PROVIDED DATA:
[Start of section]

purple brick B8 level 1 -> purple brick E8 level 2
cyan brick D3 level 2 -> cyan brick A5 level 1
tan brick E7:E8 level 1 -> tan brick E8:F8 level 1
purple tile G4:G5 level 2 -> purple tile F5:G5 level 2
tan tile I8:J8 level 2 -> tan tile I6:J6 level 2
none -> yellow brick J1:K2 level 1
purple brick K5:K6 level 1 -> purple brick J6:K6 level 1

[End of section]
[Start of section]

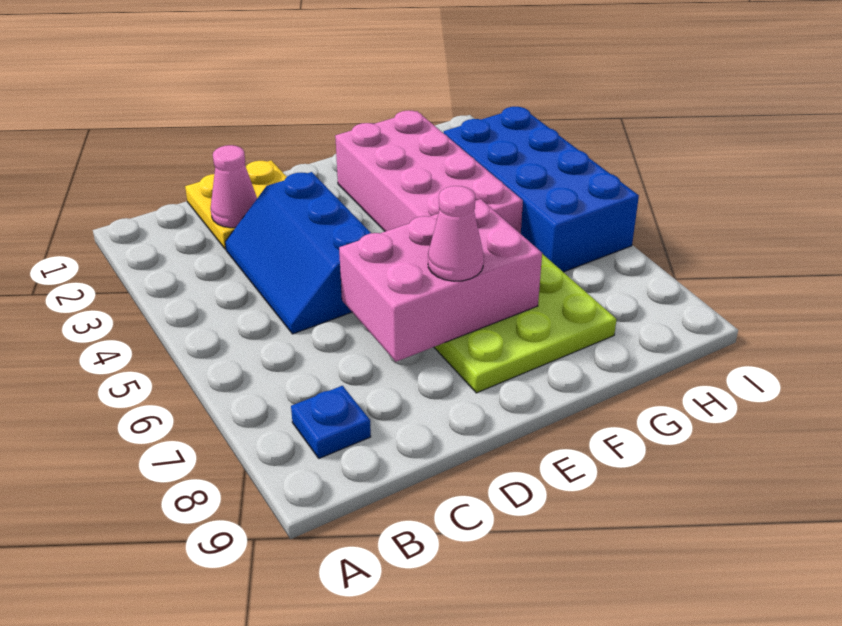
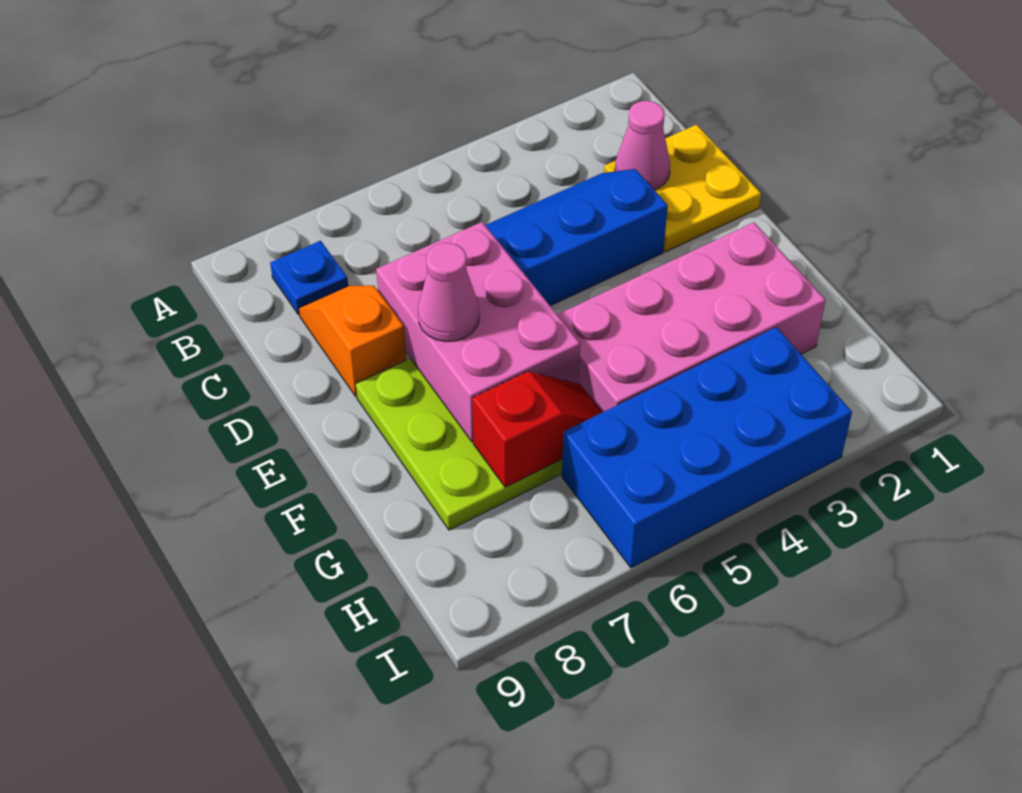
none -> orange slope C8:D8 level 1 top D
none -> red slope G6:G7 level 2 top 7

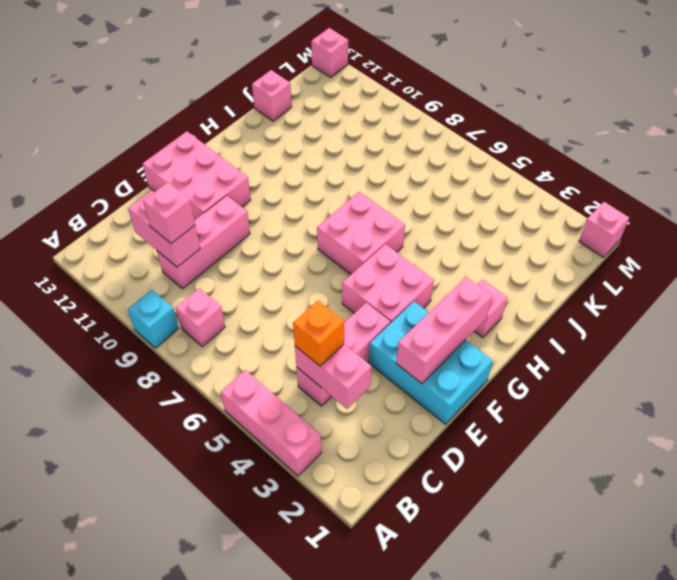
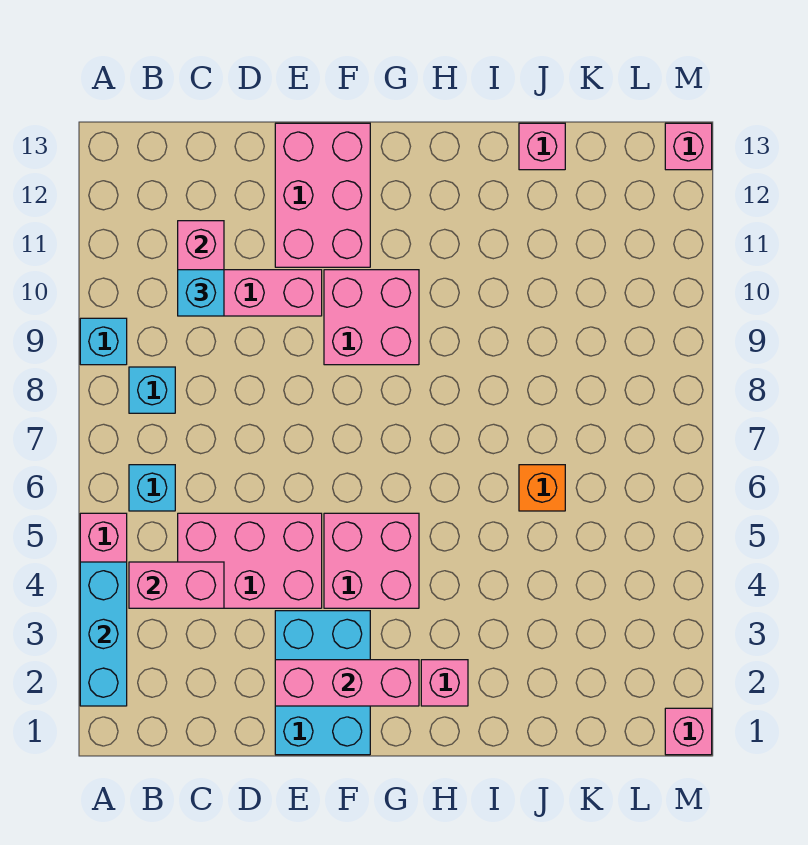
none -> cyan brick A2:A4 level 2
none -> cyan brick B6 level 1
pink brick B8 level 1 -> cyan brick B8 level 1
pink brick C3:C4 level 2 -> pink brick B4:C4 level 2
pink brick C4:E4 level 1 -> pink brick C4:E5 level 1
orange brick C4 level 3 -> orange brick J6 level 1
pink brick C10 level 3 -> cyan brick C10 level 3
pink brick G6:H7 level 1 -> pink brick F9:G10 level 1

[End of section]

Only lines holding the string "none" are wanted; gather each one from the entries above.

WORKED SOLUTION:
none -> yellow brick J1:K2 level 1
none -> orange slope C8:D8 level 1 top D
none -> red slope G6:G7 level 2 top 7
none -> cyan brick A2:A4 level 2
none -> cyan brick B6 level 1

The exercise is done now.